** TASK GOAL **
The line with "tarta [turquesa] (451" marks the first line to copy, and the line with "- → despertador [naranja] (308 291 339 369)" marks the last. Transcribe that stretch of the data below exactly, without pictures.

** LISTED RECORDS **
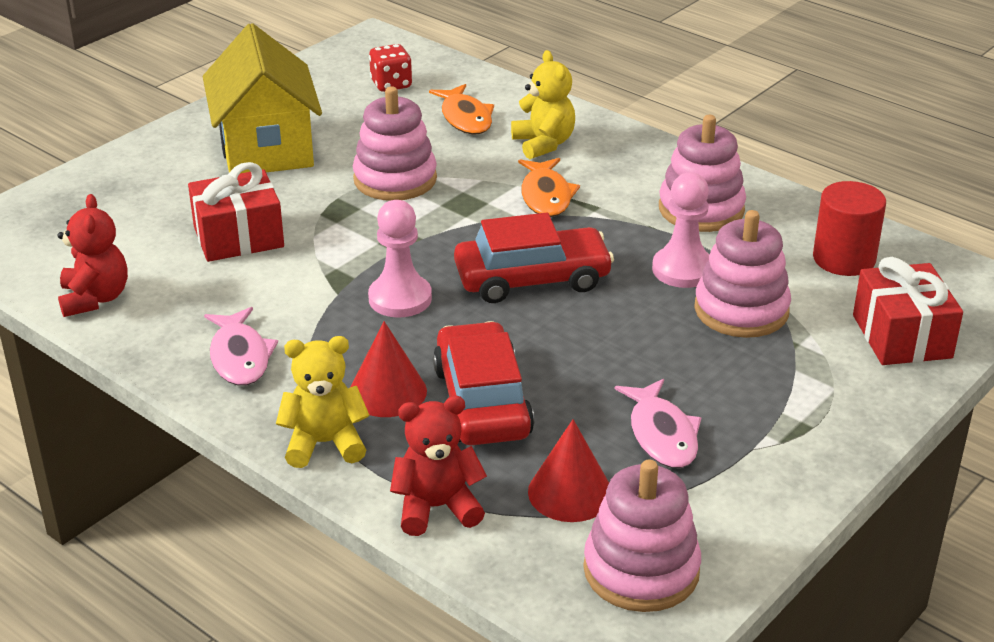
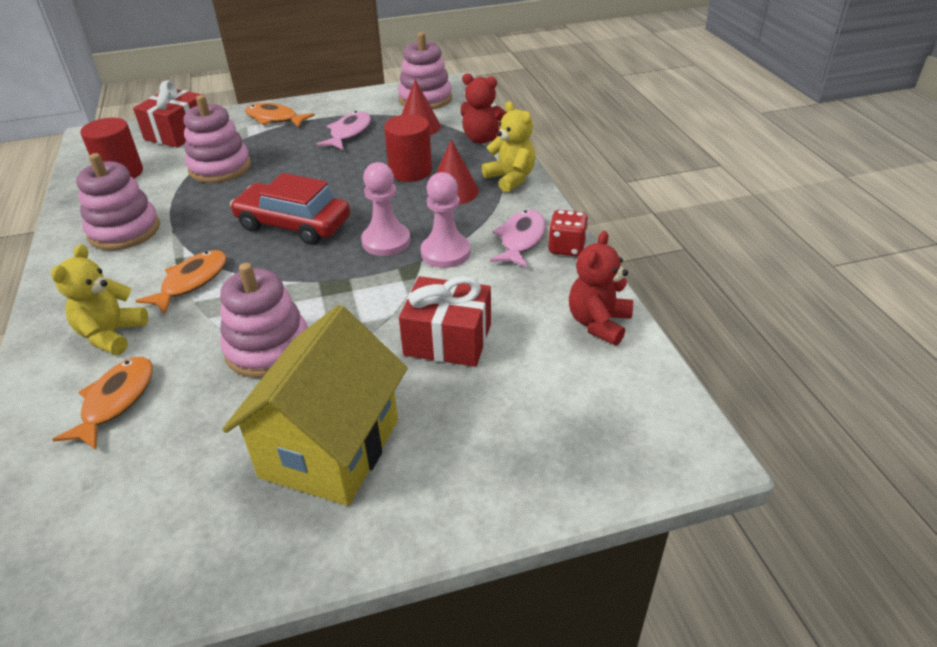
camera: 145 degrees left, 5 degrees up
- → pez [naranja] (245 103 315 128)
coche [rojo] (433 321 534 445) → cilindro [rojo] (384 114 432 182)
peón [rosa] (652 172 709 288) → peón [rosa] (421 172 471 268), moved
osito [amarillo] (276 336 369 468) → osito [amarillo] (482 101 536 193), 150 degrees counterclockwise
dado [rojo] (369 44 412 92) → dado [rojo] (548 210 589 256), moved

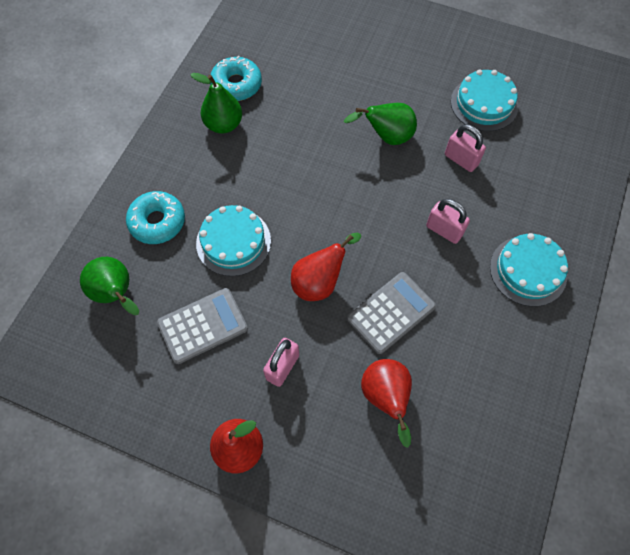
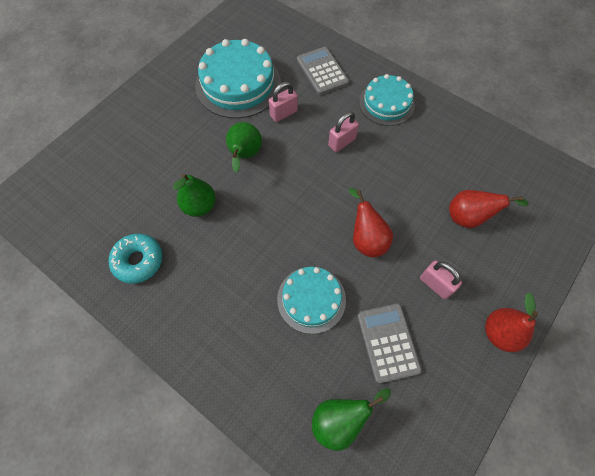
camera: 75 degrees left, 0 degrees up
pera [verde] (190 73 242 134) → pera [verde] (173 173 216 217), moved
tarta [turquesa] (451 70 518 131) → tarta [turquesa] (195 39 281 118), x1.58
calculadora [gris] (347 272 436 354) → calculadora [gris] (297 47 349 95), moved
rosquilla [turquesa] (126 191 185 244) → -

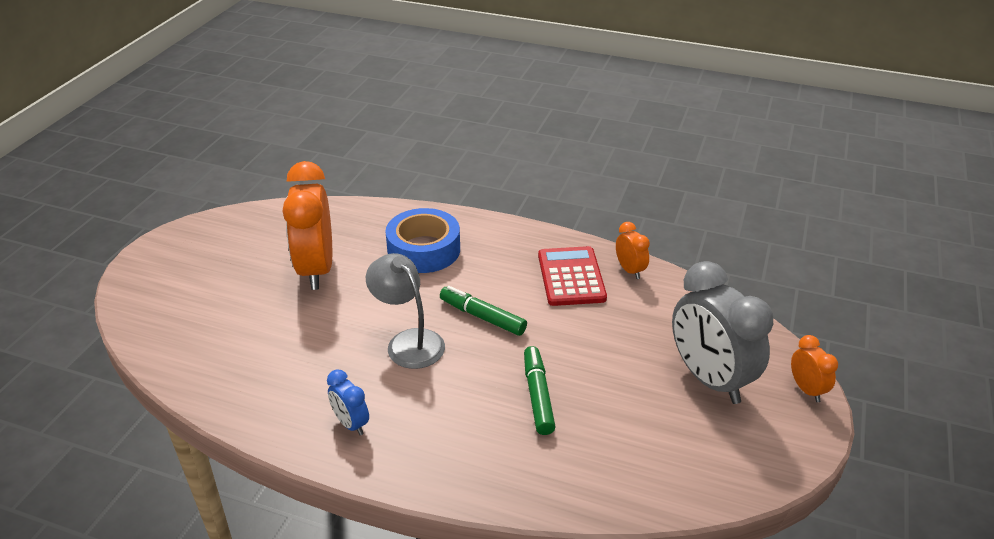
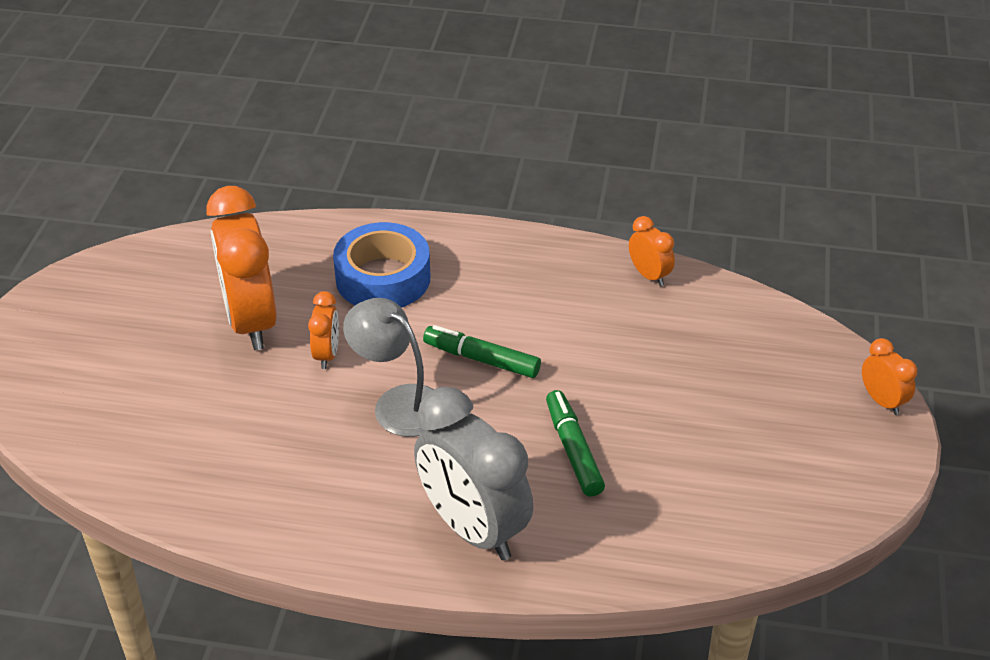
camera: 10 degrees left, 5 degrees up
- → despertador [naranja] (308 291 339 369)
despertador [gris] (672 261 773 404) → despertador [gris] (414 387 533 560), moved
despertador [azul] (327 369 369 435) → -
calculadora [rojo] (538 246 607 306) → -

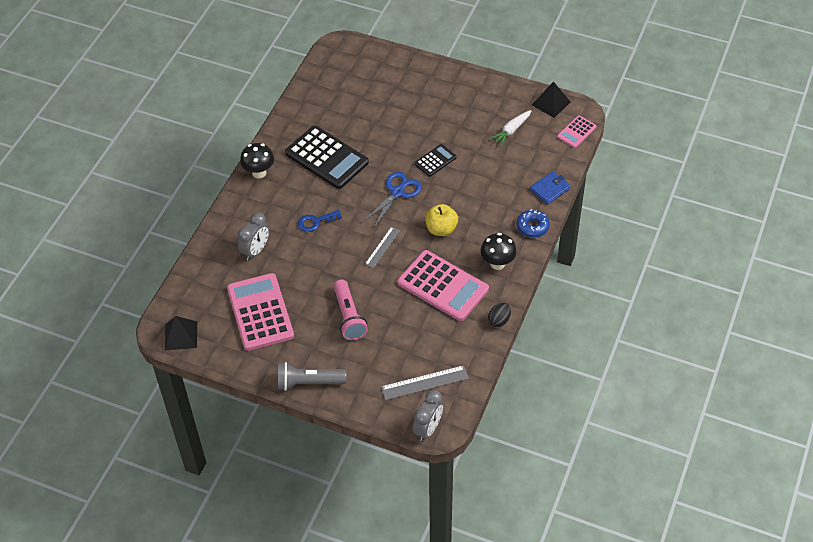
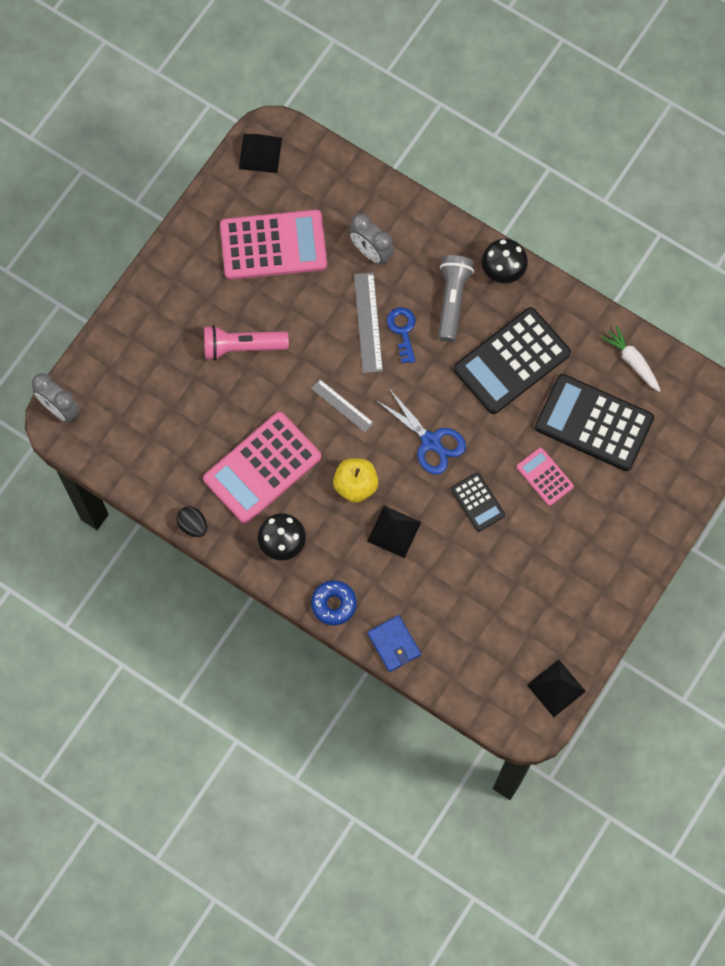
camera: 100 degrees right, 20 degrees up
regla [gris] (381 365 469 400) → regla [gris] (354 273 383 373), moved
- → pirámide [negro] (367 506 421 558)
lámpara de mano [gris] (278 362 346 391) → lámpara de mano [gris] (438 255 474 342), moved
calculadora [rosa] (557 115 596 148) → calculadora [rosa] (517 448 574 506), moved
- → calculadora [negro] (535 374 654 471)
zanahoria [blanco] (490 110 531 146) → zanahoria [blanco] (601 325 661 392), moved

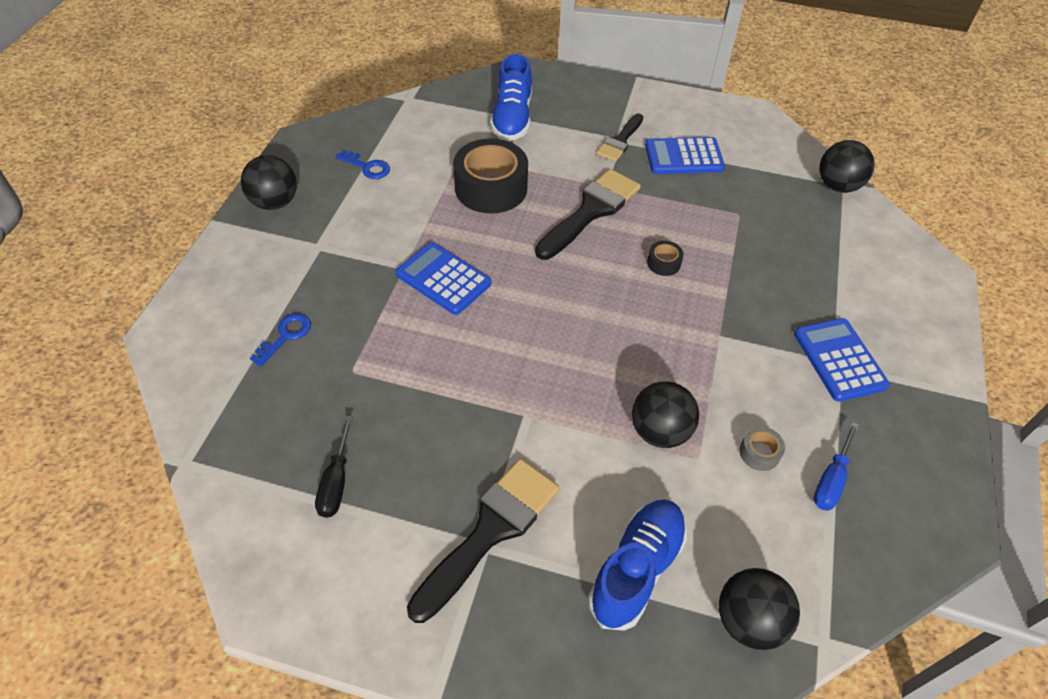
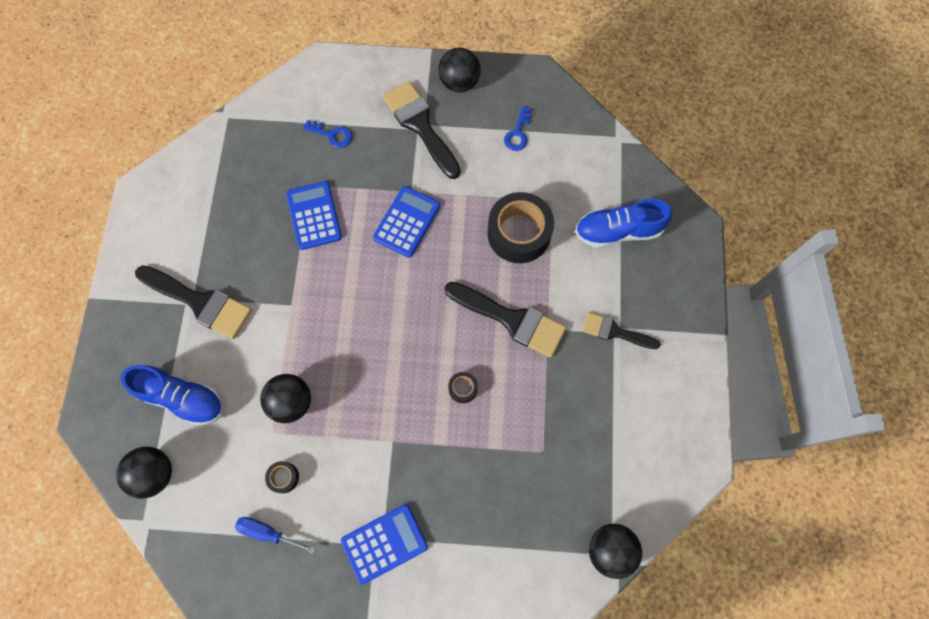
camera: 80 degrees right, 20 degrees up
cinta adhesiva [gris] (739 426 785 471) → cinta adhesiva [negro] (265 461 299 493)
calculadora [azul] (645 137 725 174) → calculadora [azul] (286 181 342 250), moved
- → pincel [negro] (383 81 461 179)
destornillador [negro] (315 416 353 518) → -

** TASK RESULT **
tarta [turquesa] (451 70 518 131) → tarta [turquesa] (195 39 281 118), x1.58
calculadora [gris] (347 272 436 354) → calculadora [gris] (297 47 349 95), moved
rosquilla [turquesa] (126 191 185 244) → -

camera: 10 degrees left, 5 degrees up
- → despertador [naranja] (308 291 339 369)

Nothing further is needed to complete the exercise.